**What you have to do:** Every line from the first record below down to the line that includes "none -> yellow brick J13 level 2" must be reproduced exactly; the pictures are not.

BEGIN Source information

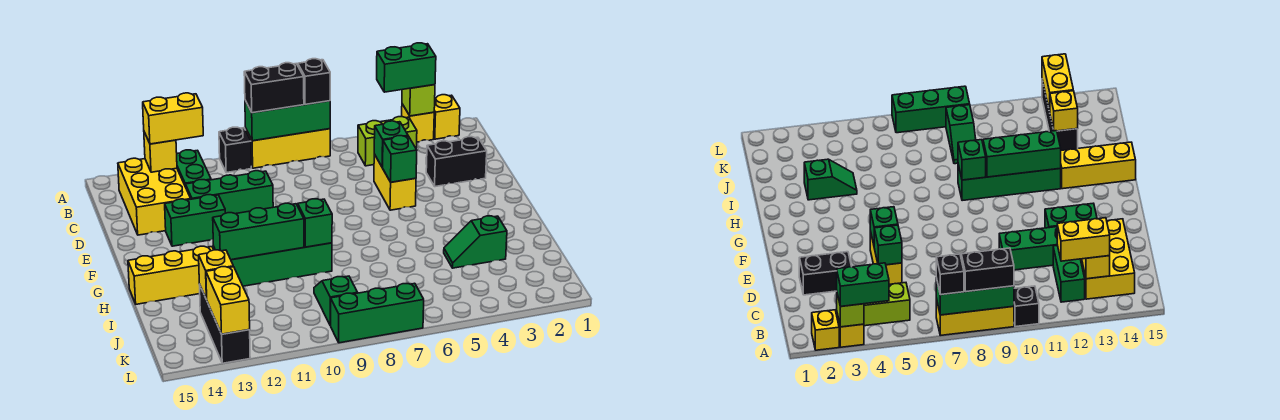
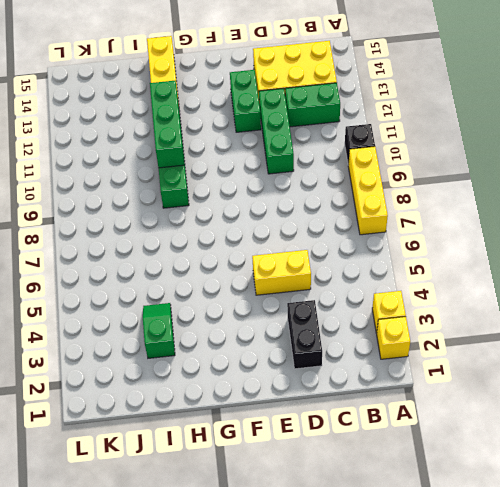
none -> lime brick B4:B5 level 1
none -> green slope J9:K9 level 1 top K
none -> black brick J13:L13 level 1
none -> green brick L7:L9 level 1

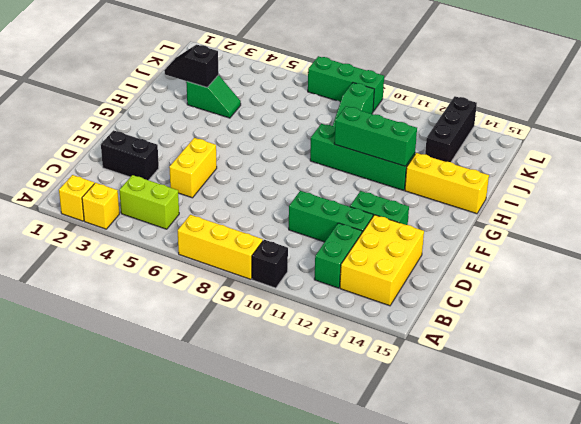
black slope I2:I3 level 2 top 3 -> none
none -> lime brick A3 level 2
none -> green brick A7:A9 level 2
none -> yellow brick B13 level 2
none -> green brick D5 level 2

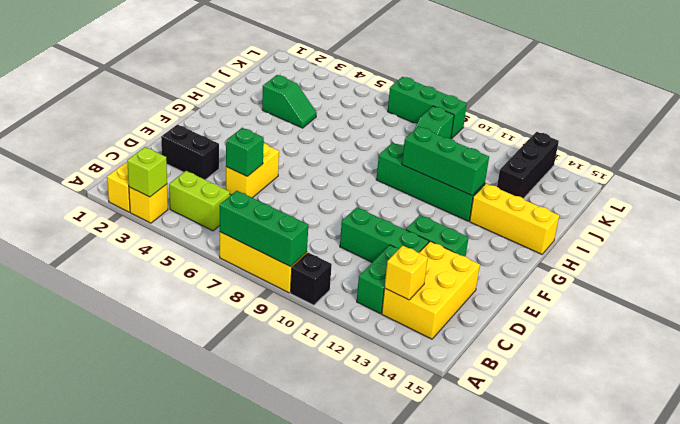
none -> green brick E5 level 2
none -> green brick H9 level 2
none -> yellow brick J13 level 2
none -> yellow brick K13:L13 level 2

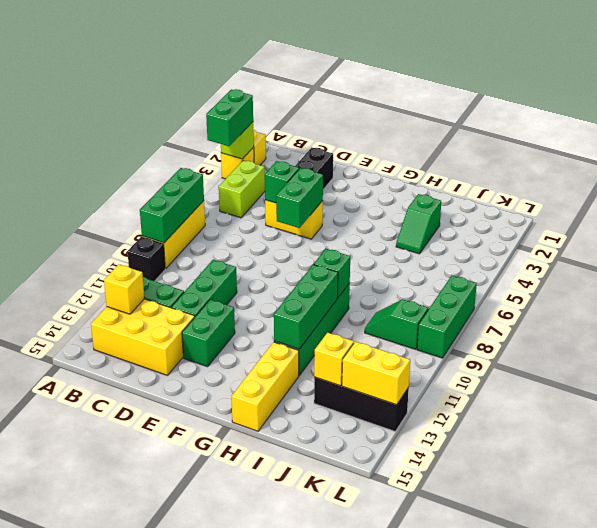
green brick E5:E6 level 2 -> green brick E5 level 2
none -> black brick A7 level 3
none -> black brick A8:A9 level 3
none -> yellow brick B12:B13 level 3

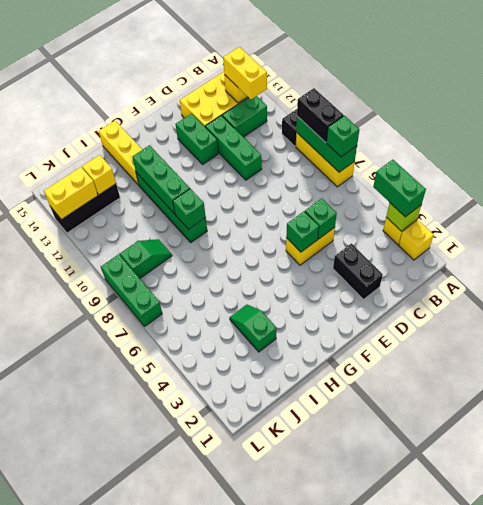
green brick A7 level 3 -> black brick A7 level 3
none -> lime brick B4:B5 level 1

END Source information

**Answer section:**
none -> lime brick B4:B5 level 1
none -> green slope J9:K9 level 1 top K
none -> black brick J13:L13 level 1
none -> green brick L7:L9 level 1

black slope I2:I3 level 2 top 3 -> none
none -> lime brick A3 level 2
none -> green brick A7:A9 level 2
none -> yellow brick B13 level 2
none -> green brick D5 level 2

none -> green brick E5 level 2
none -> green brick H9 level 2
none -> yellow brick J13 level 2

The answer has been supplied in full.